Records from a data source:
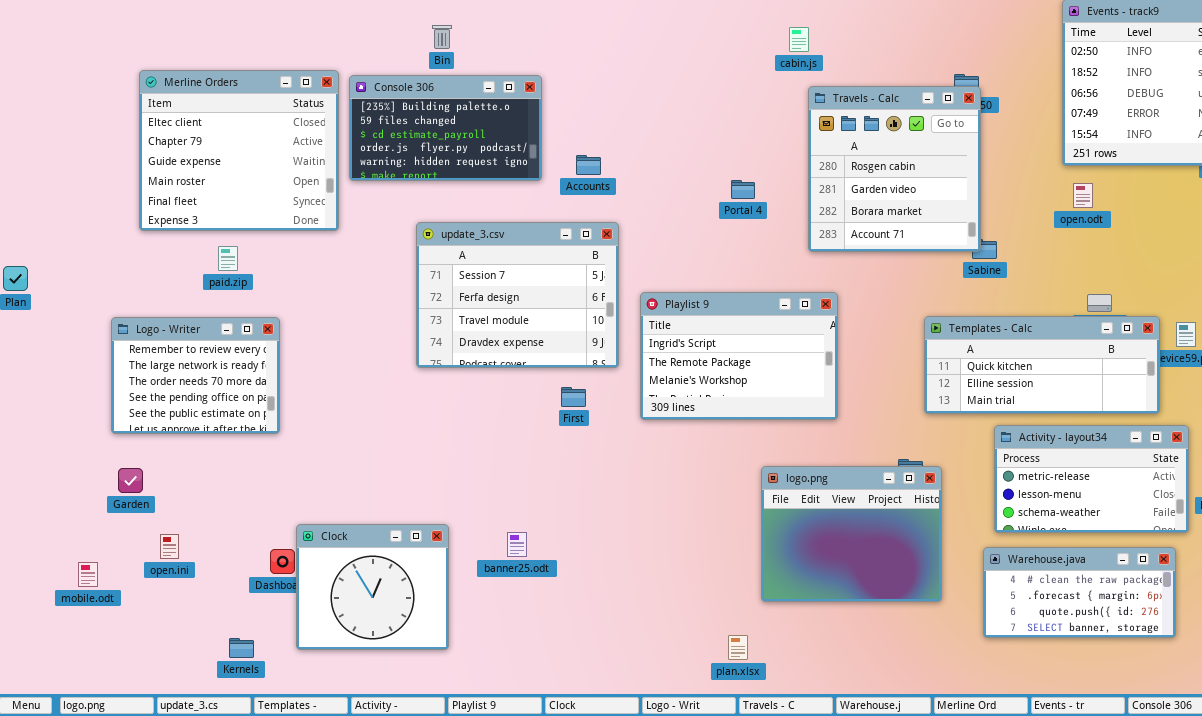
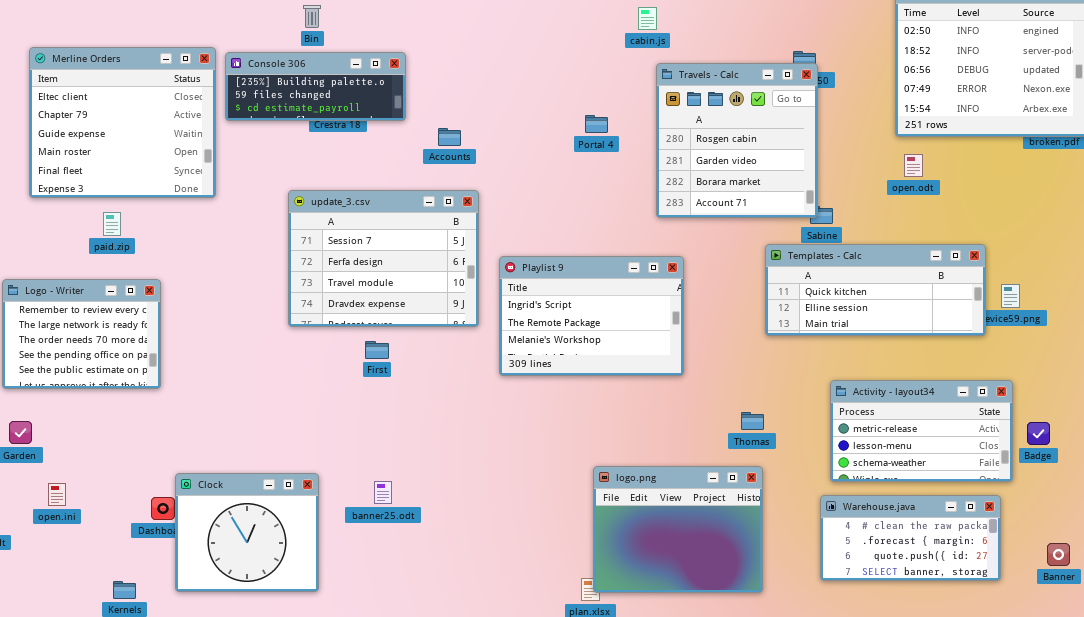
Console 306: [349,75,542,181] -> [225,52,406,121], resized
Portal 4: [731,180,755,199] -> [585,115,608,133], moved
Templates - Calc: [924,316,1160,414] -> [765,244,986,336], moved
First: [561,387,586,407] -> [365,341,389,359], moved
logo.png: [761,466,942,602] -> [593,466,763,593], moved

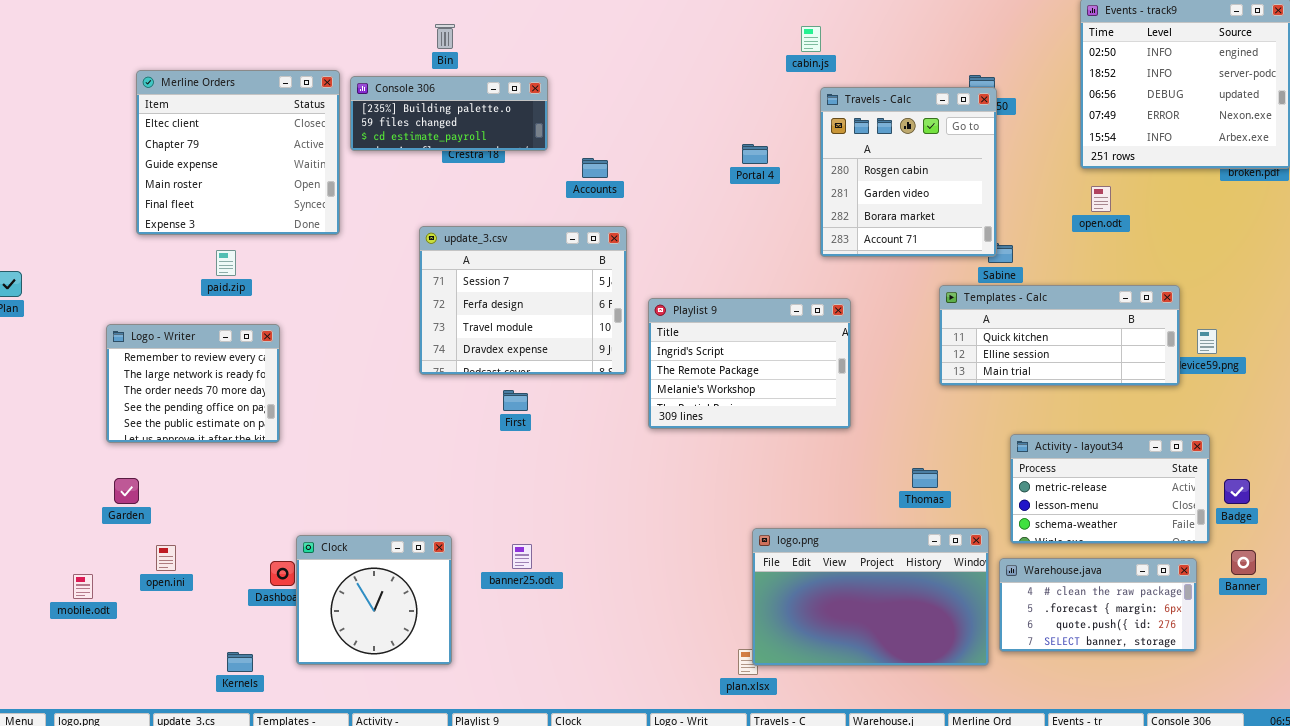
logo.png: [593,466,763,593] -> [752,528,989,666], resized
Banner: [1047,543,1070,566] -> [1231,550,1256,575], moved

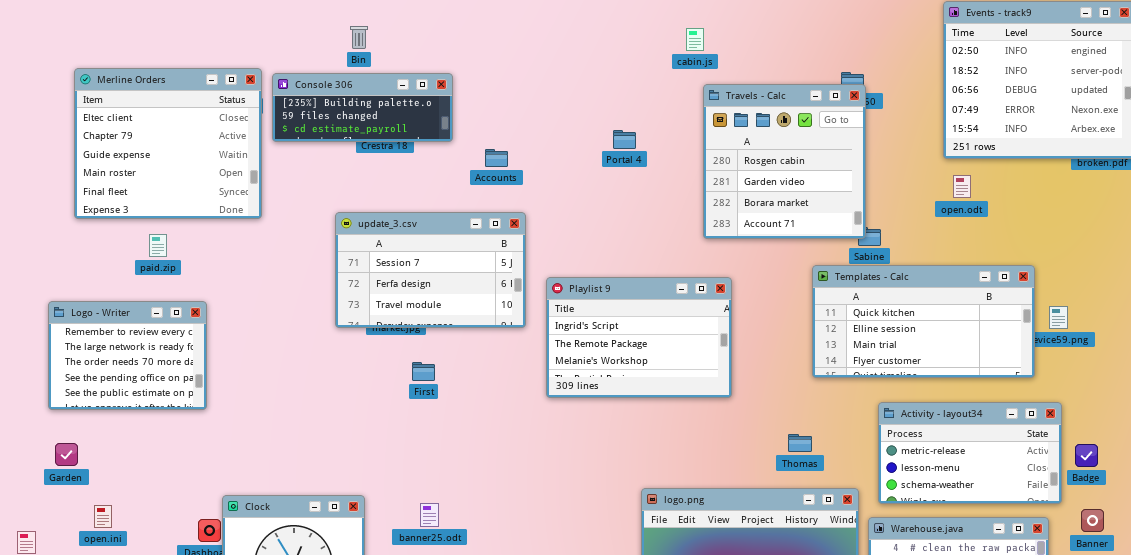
Portal 4: [742,144,768,164] -> [613,130,636,149], moved
update_3.csv: [419,226,627,375] -> [335,212,526,328], resized
Templates - Calc: [939,285,1180,386] -> [812,265,1035,378], resized

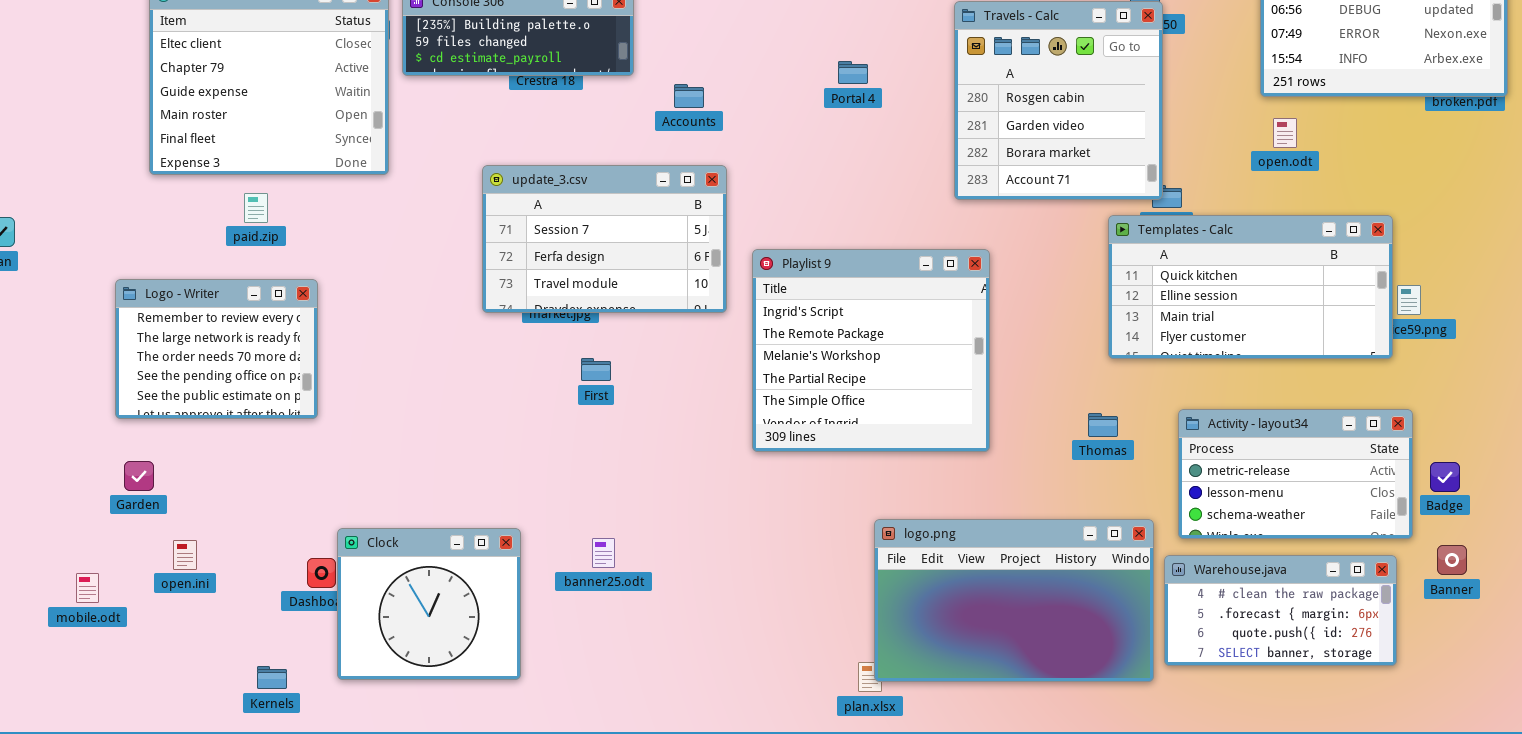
Templates - Calc: [812,265,1035,378] -> [1108,215,1393,359], moved
Playlist 9: [546,277,732,398] -> [752,249,990,452], resized
Thomas: [788,434,812,452] -> [1088,413,1118,437], moved

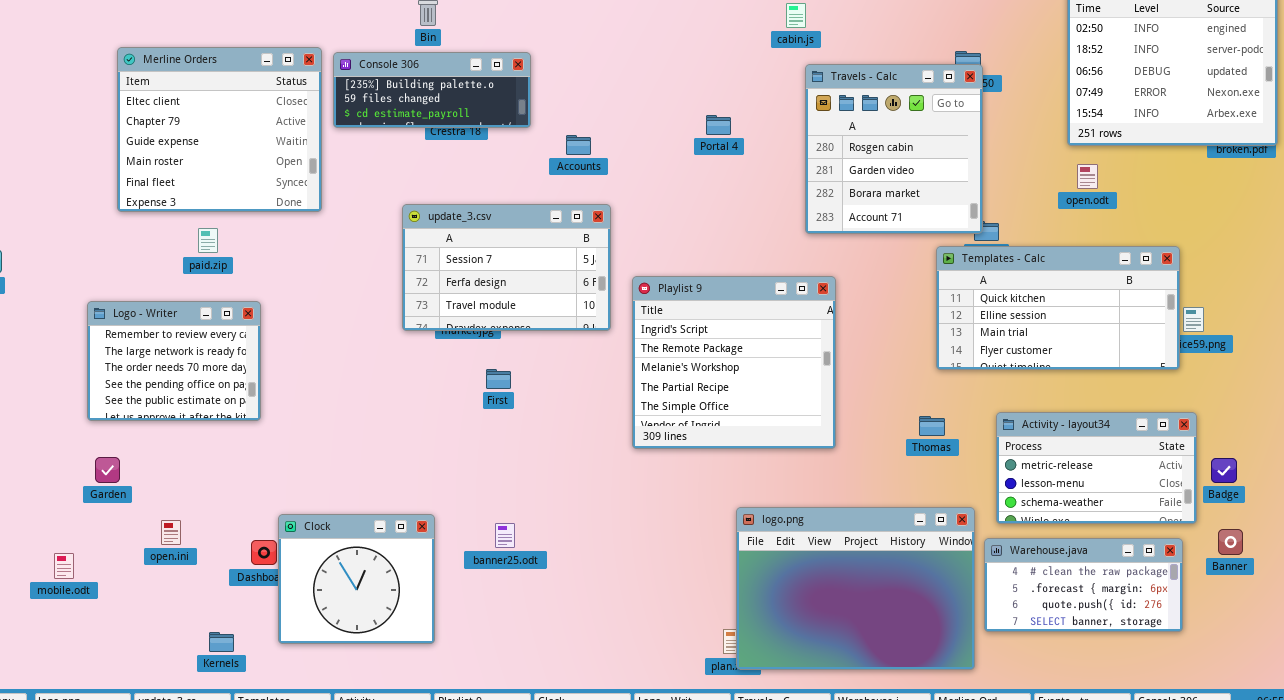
logo.png: [874,519,1154,682] -> [736,507,975,670], resized
open.ini: [173,540,197,570] -> [161,520,181,545], moved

**EXERCISE OBJECTIVE**
Each entry above should be given again exactly, with its pictures omitted.

**EXERCISE OUTPUT**
Console 306: [349,75,542,181] -> [225,52,406,121], resized
Portal 4: [731,180,755,199] -> [585,115,608,133], moved
Templates - Calc: [924,316,1160,414] -> [765,244,986,336], moved
First: [561,387,586,407] -> [365,341,389,359], moved
logo.png: [761,466,942,602] -> [593,466,763,593], moved

logo.png: [593,466,763,593] -> [752,528,989,666], resized
Banner: [1047,543,1070,566] -> [1231,550,1256,575], moved

Portal 4: [742,144,768,164] -> [613,130,636,149], moved
update_3.csv: [419,226,627,375] -> [335,212,526,328], resized
Templates - Calc: [939,285,1180,386] -> [812,265,1035,378], resized

Templates - Calc: [812,265,1035,378] -> [1108,215,1393,359], moved
Playlist 9: [546,277,732,398] -> [752,249,990,452], resized
Thomas: [788,434,812,452] -> [1088,413,1118,437], moved

logo.png: [874,519,1154,682] -> [736,507,975,670], resized
open.ini: [173,540,197,570] -> [161,520,181,545], moved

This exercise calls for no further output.